What to produce: The line containing "purple dice: 4 -> 2" and every line after it, through the last one below: output exactly these and nothing else.

Supplied entries:
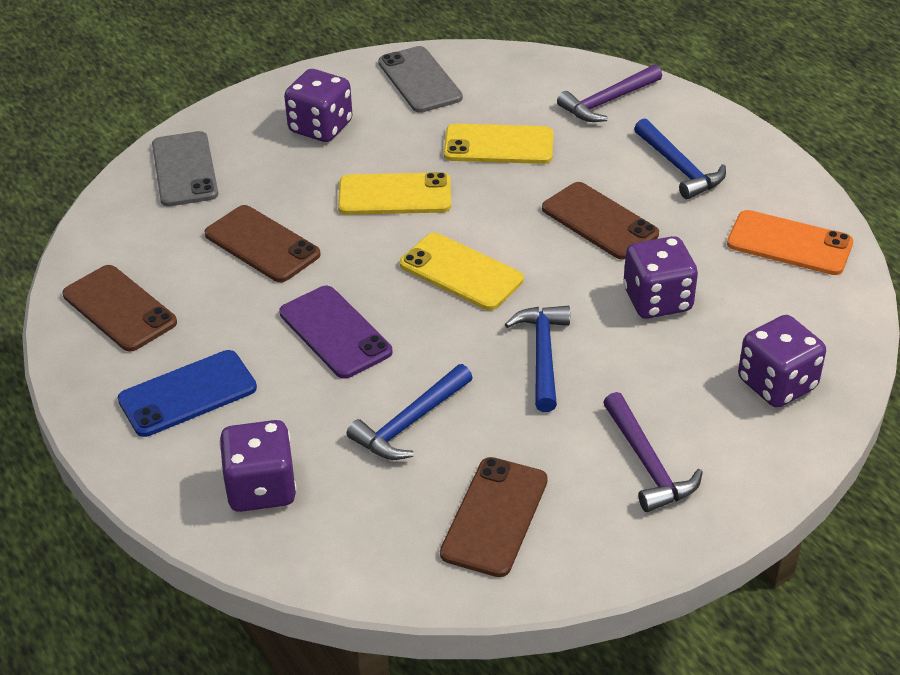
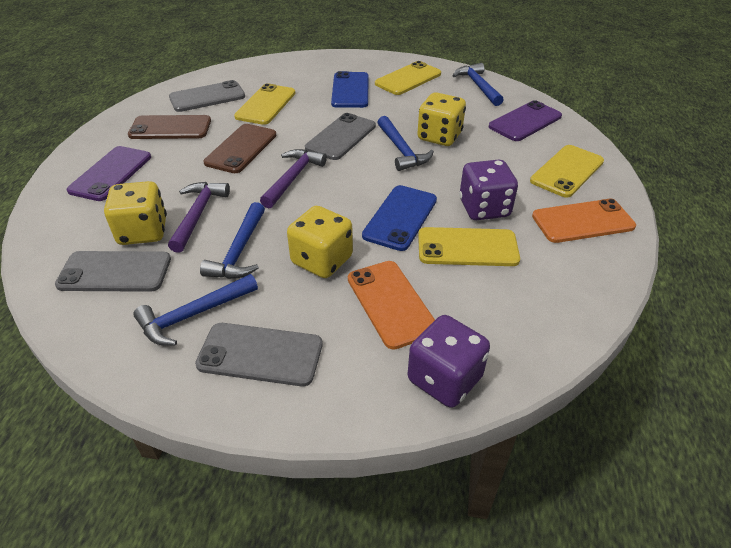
blue hammer: 3 -> 4
blue phone: 1 -> 2
brown phone: 4 -> 2
grey phone: 2 -> 4
orange phone: 1 -> 2
purple dice: 4 -> 2
purple phone: 1 -> 2
yellow dice: 0 -> 3
yellow phone: 3 -> 4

Completed exercise:
purple dice: 4 -> 2
purple phone: 1 -> 2
yellow dice: 0 -> 3
yellow phone: 3 -> 4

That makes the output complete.